## Task prompt
In this exercise, the entries below include pictures. Repeat exactly the lines from the line with "red cup: 5 -> 4" to the line with "purple wallet: 0 -> 1", including both, but without the pictures.

Before-and-after object lists
____________
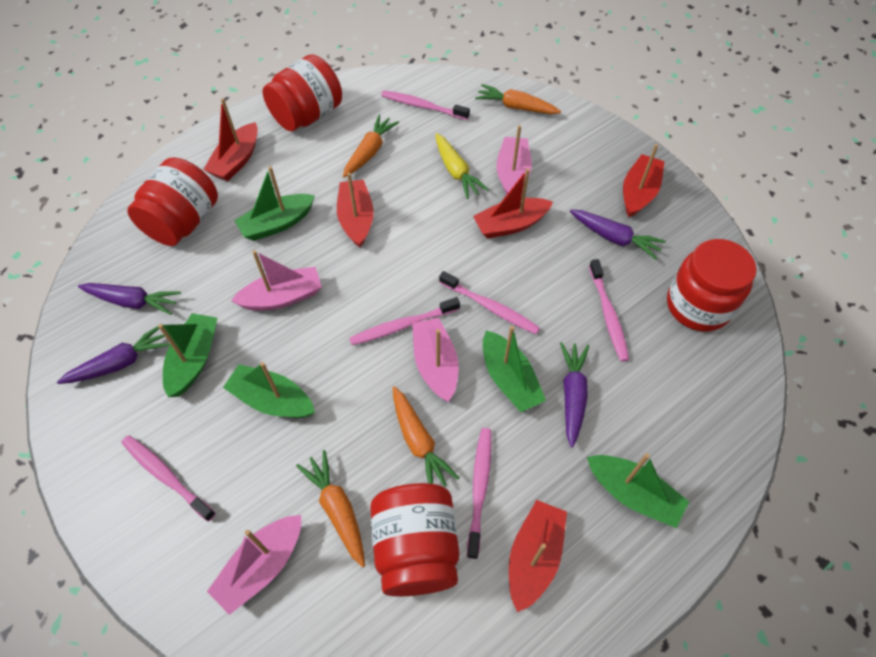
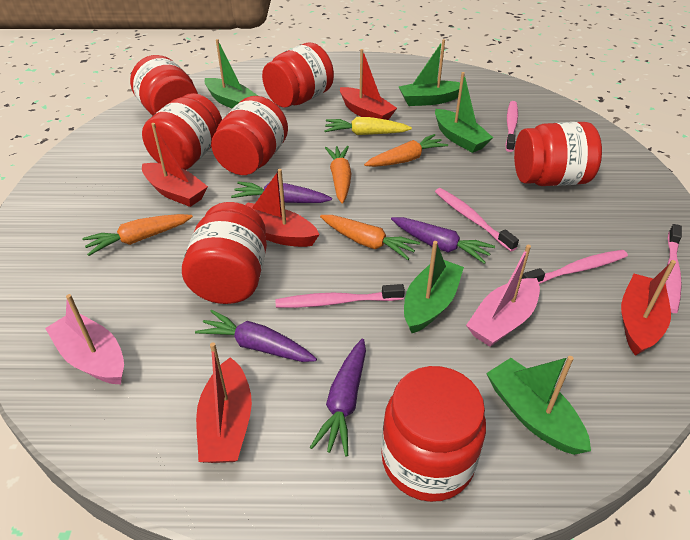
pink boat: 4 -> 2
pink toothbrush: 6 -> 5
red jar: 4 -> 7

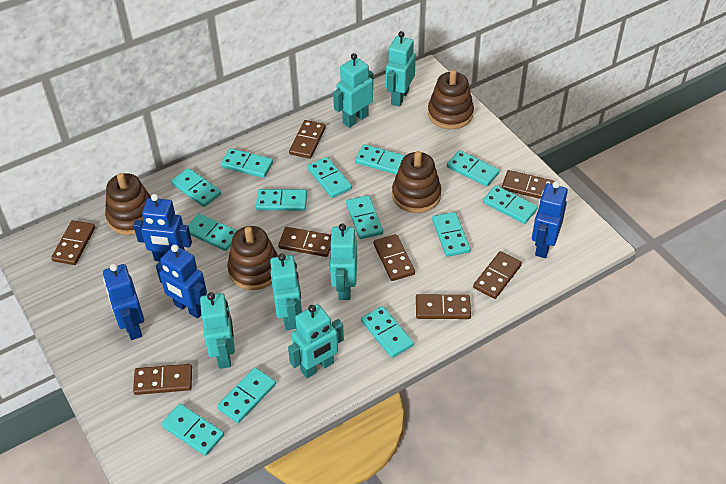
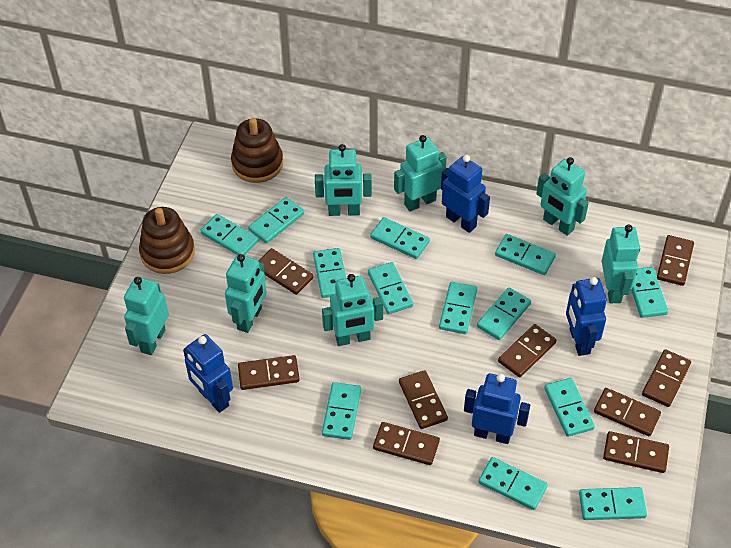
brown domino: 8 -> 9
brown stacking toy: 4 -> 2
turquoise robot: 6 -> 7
____________
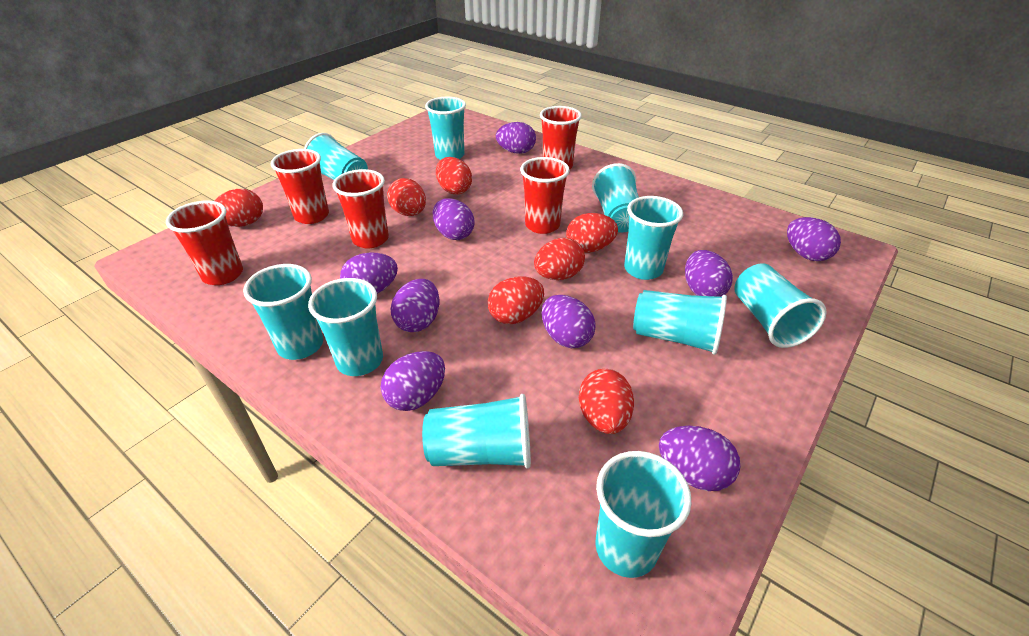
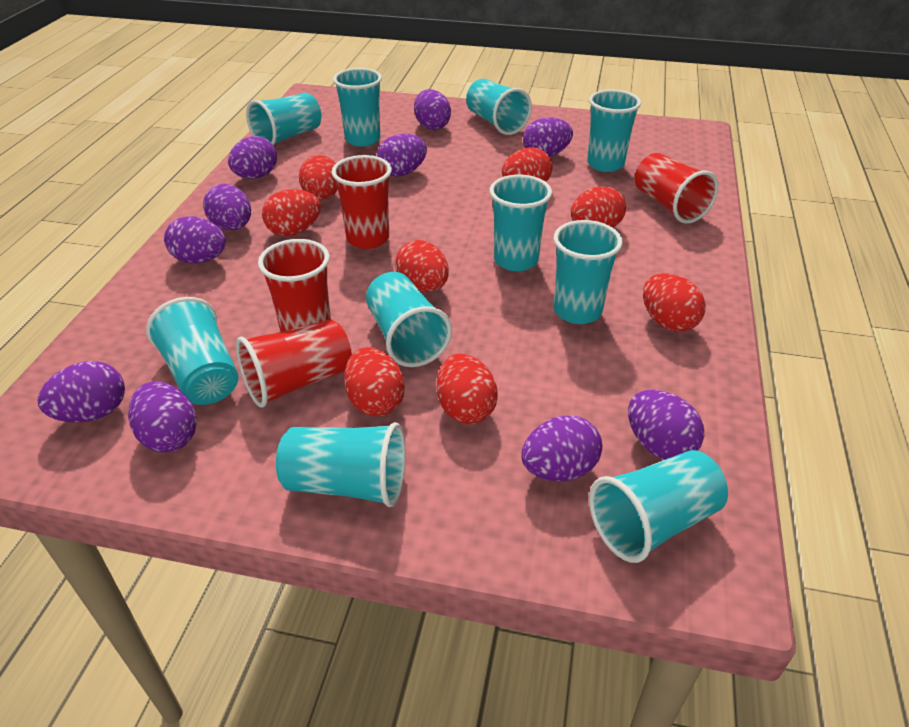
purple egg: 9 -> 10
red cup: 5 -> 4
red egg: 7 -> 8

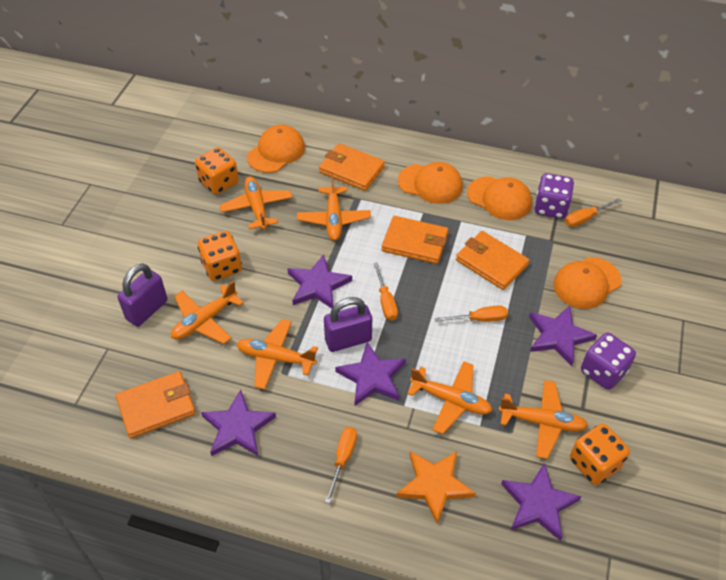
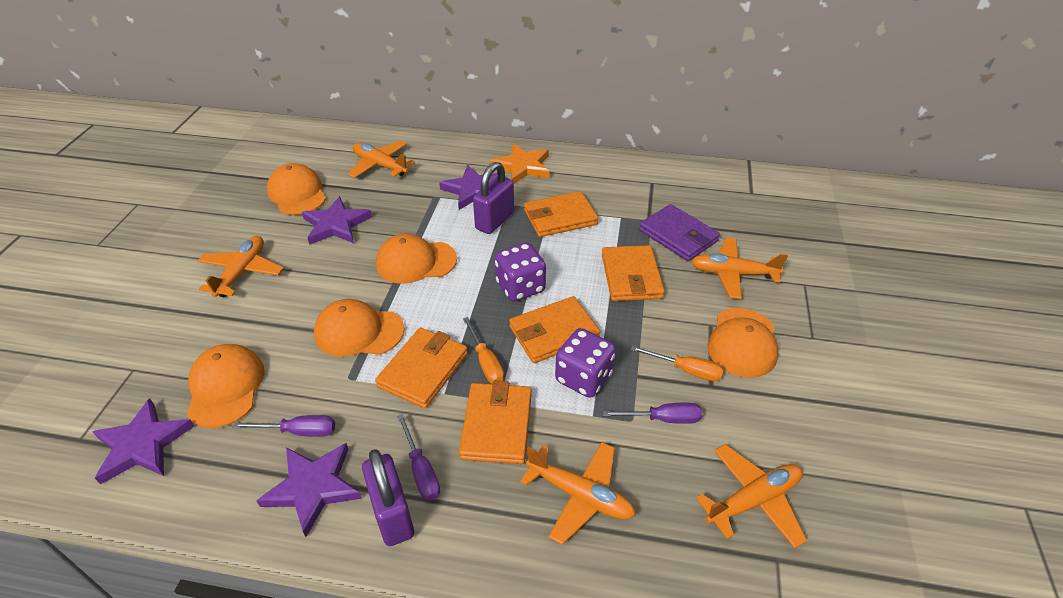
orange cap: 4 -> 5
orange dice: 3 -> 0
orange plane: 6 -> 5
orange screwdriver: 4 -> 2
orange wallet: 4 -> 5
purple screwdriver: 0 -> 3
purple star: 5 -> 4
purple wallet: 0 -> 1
____________
## Solution for this task
red cup: 5 -> 4
red egg: 7 -> 8

orange cap: 4 -> 5
orange dice: 3 -> 0
orange plane: 6 -> 5
orange screwdriver: 4 -> 2
orange wallet: 4 -> 5
purple screwdriver: 0 -> 3
purple star: 5 -> 4
purple wallet: 0 -> 1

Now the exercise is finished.